Top of Provided records

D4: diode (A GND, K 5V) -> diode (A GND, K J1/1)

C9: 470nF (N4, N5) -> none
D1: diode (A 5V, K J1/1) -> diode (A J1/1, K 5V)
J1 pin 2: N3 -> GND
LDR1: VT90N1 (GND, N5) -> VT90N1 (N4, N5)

Bottom of Provided records

## Task to carry out
Every line above has to be restated word for word.

## Task output
D4: diode (A GND, K 5V) -> diode (A GND, K J1/1)

C9: 470nF (N4, N5) -> none
D1: diode (A 5V, K J1/1) -> diode (A J1/1, K 5V)
J1 pin 2: N3 -> GND
LDR1: VT90N1 (GND, N5) -> VT90N1 (N4, N5)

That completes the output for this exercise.